*What the task requires*
Any image found in the entries is to be skipped; the rest is returned word for word.

*Listed entries*
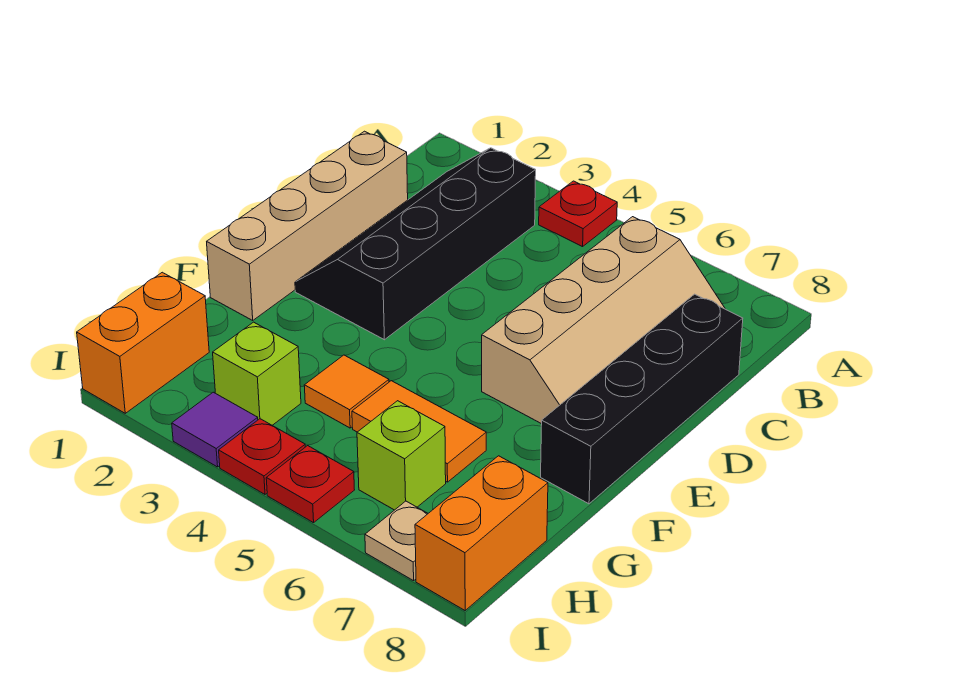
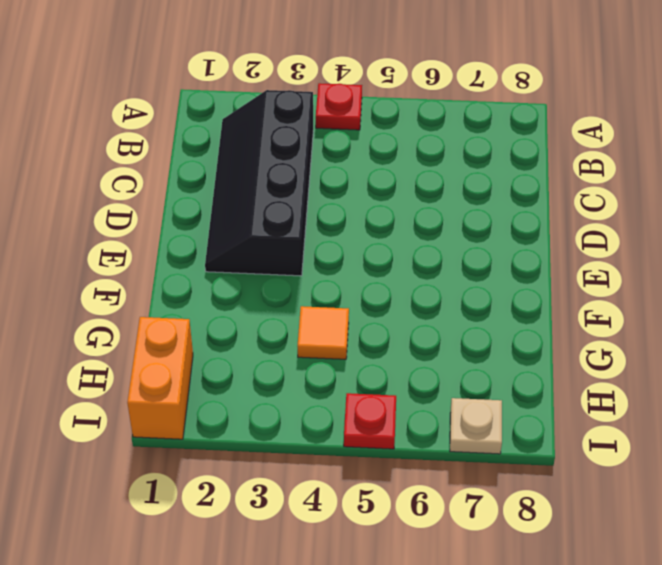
none -> tan 2x4 slope [482,217,725,424]
none -> tan 1x4 brick [207,131,408,320]
none -> black 1x4 brick [541,294,743,504]

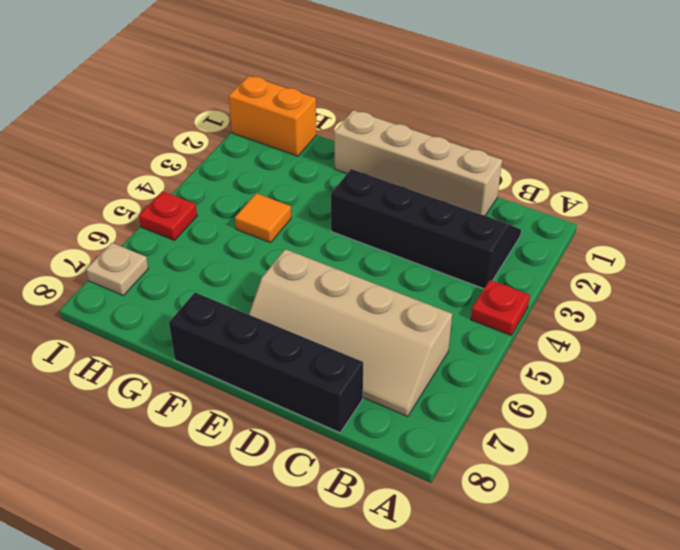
none -> orange 1x2 tile [352,381,486,482]
none -> lime 1x1 brick [213,322,301,425]
none -> lime 1x1 brick [357,401,446,510]

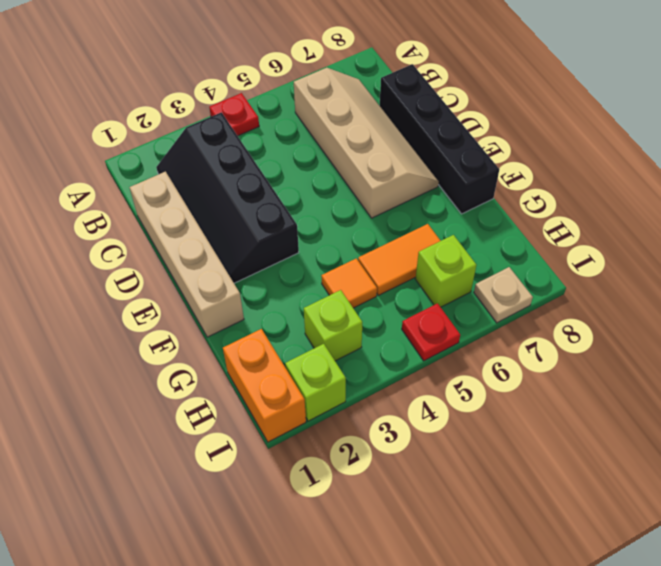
lime 1x1 brick [285,344,346,421] -> none
none -> orange 1x2 brick [415,456,548,610]
none -> purple 1x1 tile [172,392,258,467]
none -> red 1x1 plate [219,419,305,494]

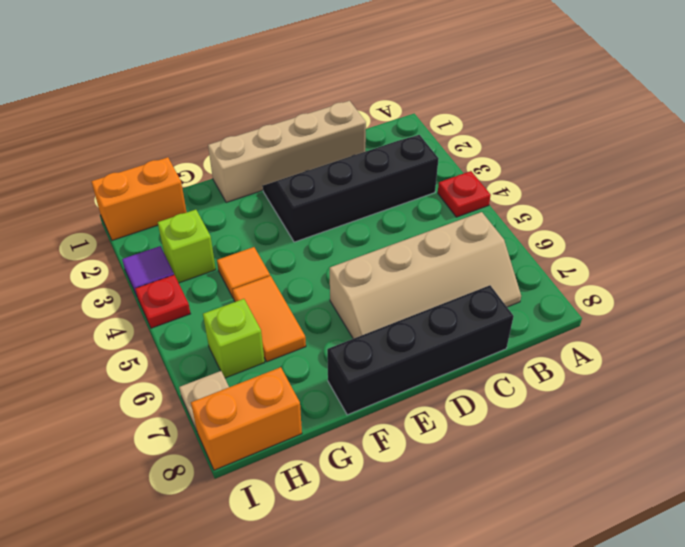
none -> red 1x1 plate [266,446,354,523]

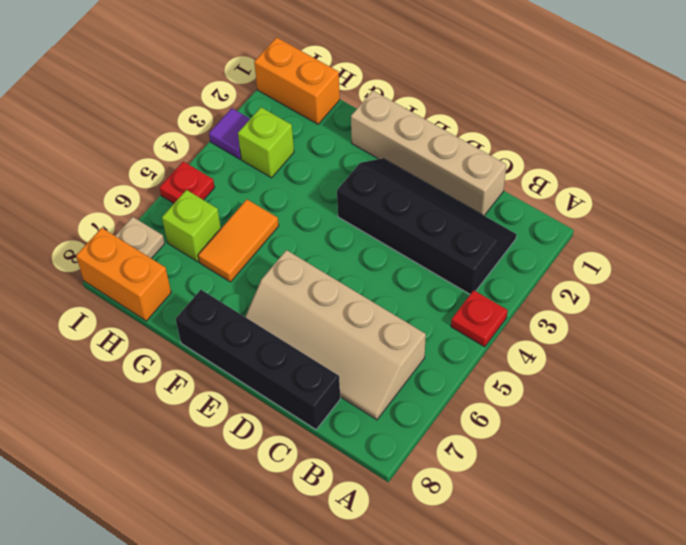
none -> orange 1x1 tile [304,355,389,428]
none -> red 1x1 plate [219,419,305,494]

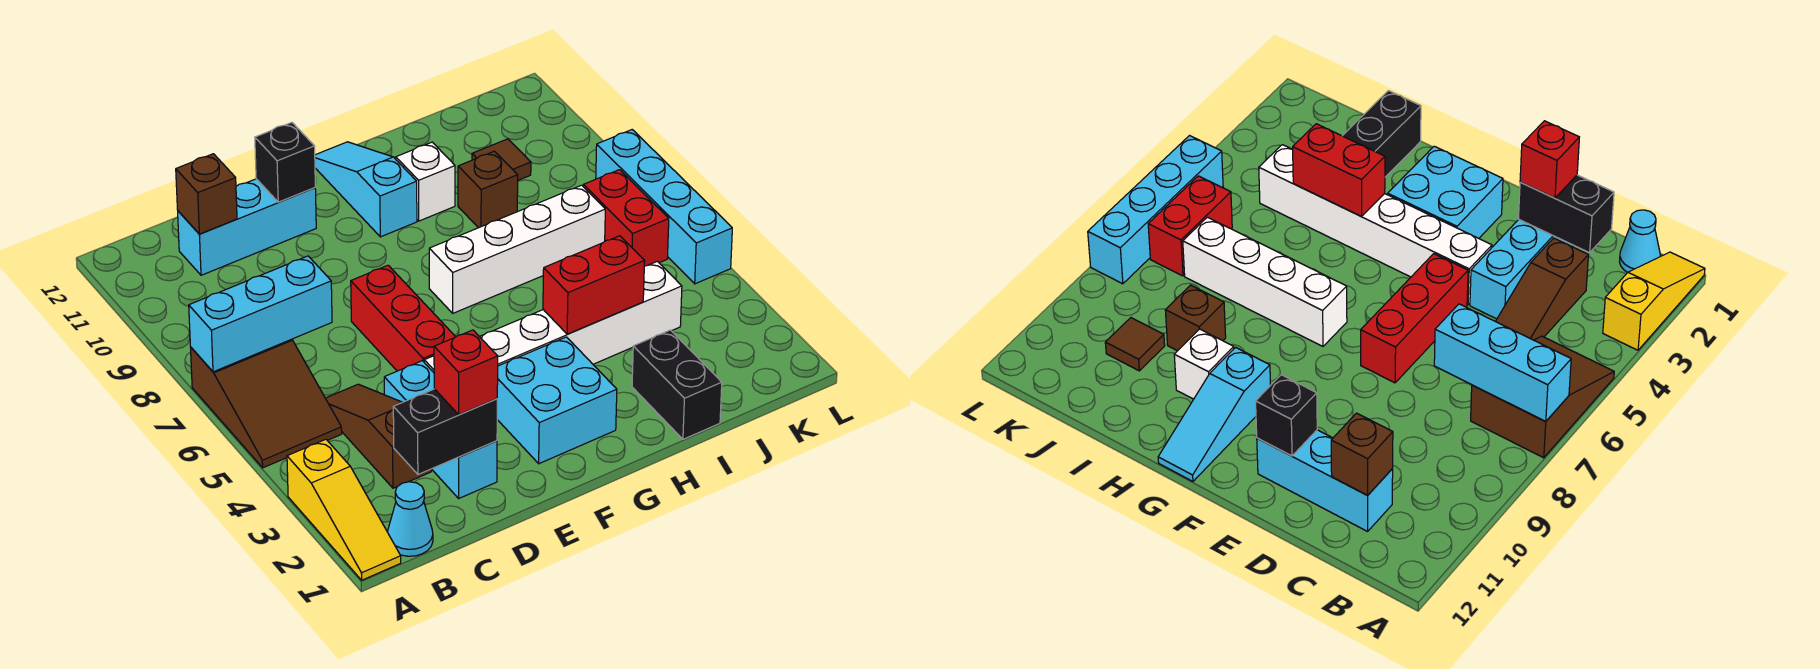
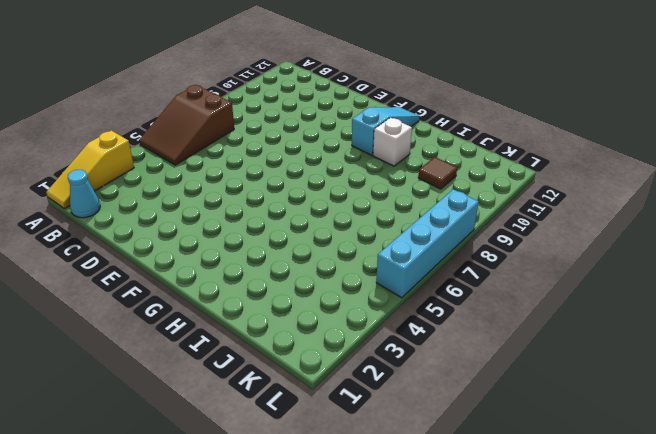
none -> brown 1x3 slope [326,384,431,488]
none -> cyan 1x3 brick [178,179,316,275]
none -> cyan 1x3 brick [384,361,497,498]

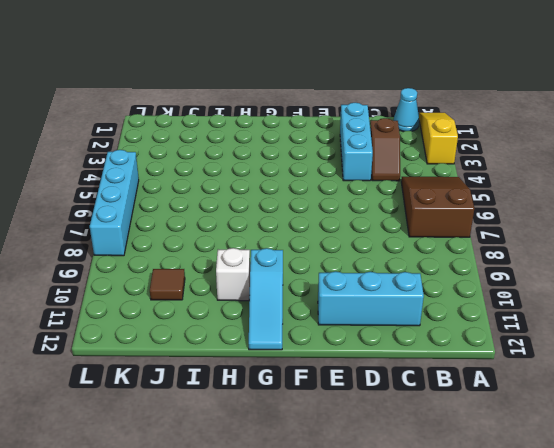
brown 1x2 slope [370,118,400,181] -> brown 1x3 slope [326,384,431,488]
none -> white 1x6 brick [424,261,682,372]
none -> red 1x3 brick [351,265,455,371]
none -> cyan 2x2 brick [497,337,617,464]

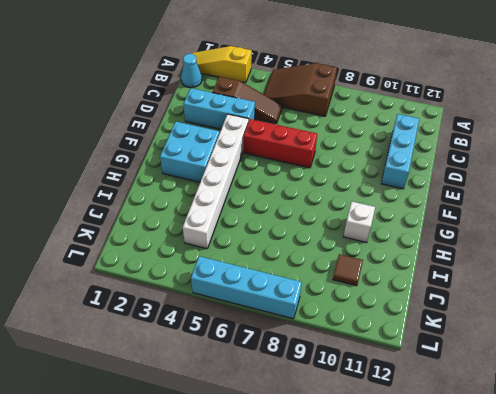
none -> white 1x4 brick [429,185,605,313]
none -> cyan 1x3 slope [315,142,417,237]
none -> black 1x2 brick [632,330,722,439]

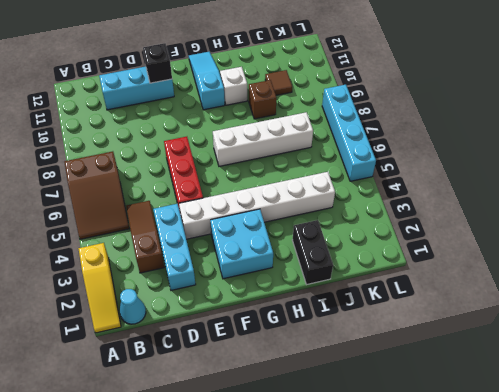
none -> red 1x2 brick [583,170,669,266]
none -> cyan 1x3 brick [189,256,332,372]
none -> black 1x2 brick [393,389,497,474]

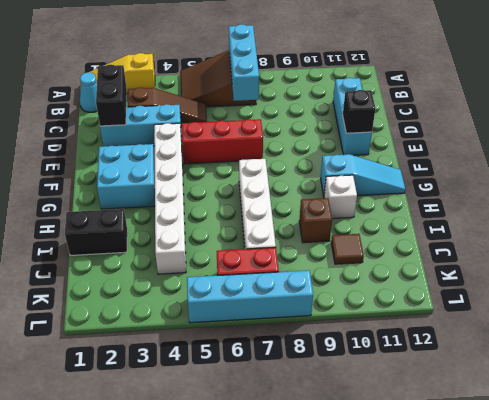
none -> brown 1x1 brick [176,154,237,234]
none -> red 1x2 brick [543,236,645,334]
none -> red 1x1 brick [434,330,498,415]

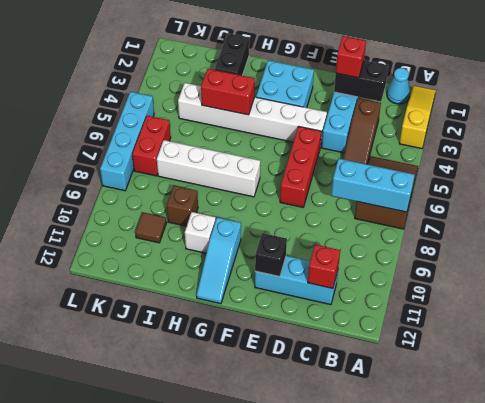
red 1x1 brick [308,245,340,288] -> brown 1x1 brick [176,154,237,234]

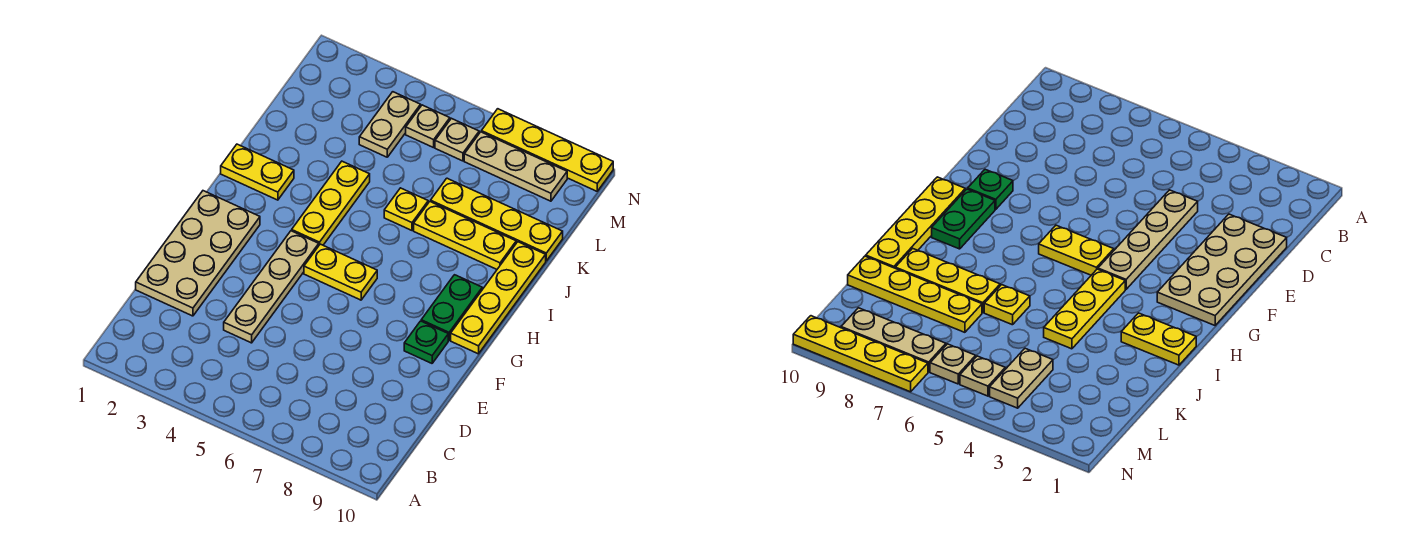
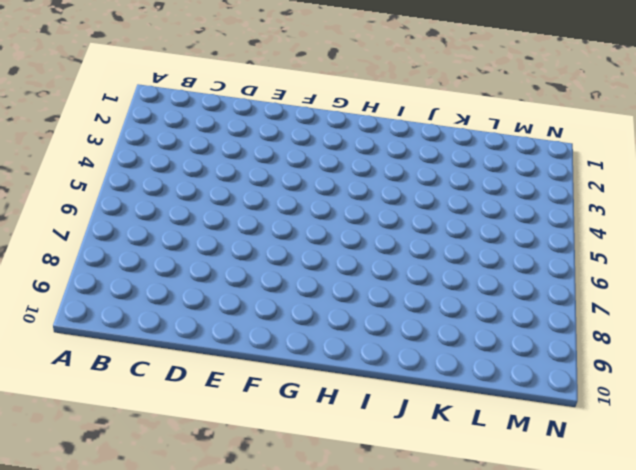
none -> tan 2x4 plate [136,191,260,316]
none -> tan 1x4 plate [224,231,319,343]
none -> green 1x1 plate [404,321,448,363]

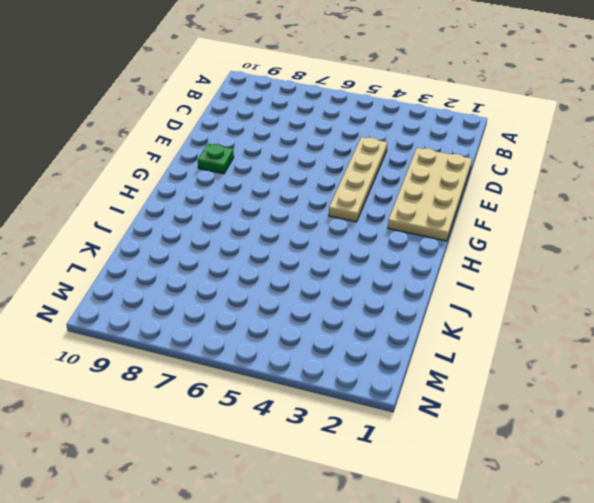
none -> yellow 1x2 plate [304,244,377,300]
none -> green 1x2 plate [421,275,482,340]
none -> yellow 1x4 plate [451,242,546,354]

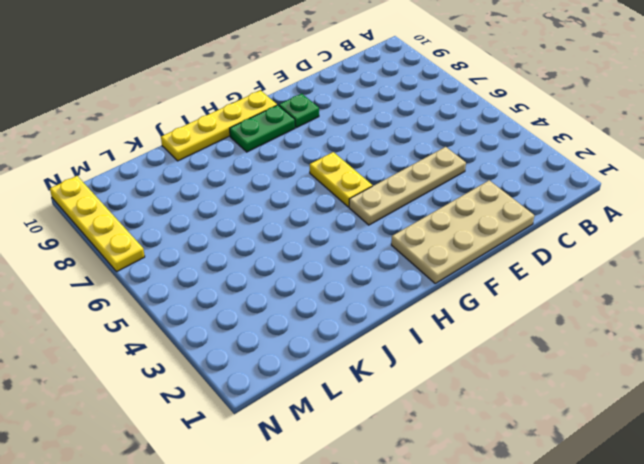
none -> yellow 1x3 plate [292,161,370,245]
none -> yellow 1x2 plate [221,144,294,200]
none -> yellow 1x1 plate [384,188,428,230]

*Problem solution*
none -> tan 2x4 slope [482,217,725,424]
none -> tan 1x4 brick [207,131,408,320]
none -> black 1x4 brick [541,294,743,504]

none -> orange 1x2 tile [352,381,486,482]
none -> lime 1x1 brick [213,322,301,425]
none -> lime 1x1 brick [357,401,446,510]

lime 1x1 brick [285,344,346,421] -> none
none -> orange 1x2 brick [415,456,548,610]
none -> purple 1x1 tile [172,392,258,467]
none -> red 1x1 plate [219,419,305,494]

none -> red 1x1 plate [266,446,354,523]

none -> orange 1x1 tile [304,355,389,428]
none -> red 1x1 plate [219,419,305,494]

none -> brown 1x3 slope [326,384,431,488]
none -> cyan 1x3 brick [178,179,316,275]
none -> cyan 1x3 brick [384,361,497,498]

brown 1x2 slope [370,118,400,181] -> brown 1x3 slope [326,384,431,488]
none -> white 1x6 brick [424,261,682,372]
none -> red 1x3 brick [351,265,455,371]
none -> cyan 2x2 brick [497,337,617,464]

none -> white 1x4 brick [429,185,605,313]
none -> cyan 1x3 slope [315,142,417,237]
none -> black 1x2 brick [632,330,722,439]

none -> red 1x2 brick [583,170,669,266]
none -> cyan 1x3 brick [189,256,332,372]
none -> black 1x2 brick [393,389,497,474]

none -> brown 1x1 brick [176,154,237,234]
none -> red 1x2 brick [543,236,645,334]
none -> red 1x1 brick [434,330,498,415]

red 1x1 brick [308,245,340,288] -> brown 1x1 brick [176,154,237,234]

none -> tan 2x4 plate [136,191,260,316]
none -> tan 1x4 plate [224,231,319,343]
none -> green 1x1 plate [404,321,448,363]

none -> yellow 1x2 plate [304,244,377,300]
none -> green 1x2 plate [421,275,482,340]
none -> yellow 1x4 plate [451,242,546,354]

none -> yellow 1x3 plate [292,161,370,245]
none -> yellow 1x2 plate [221,144,294,200]
none -> yellow 1x1 plate [384,188,428,230]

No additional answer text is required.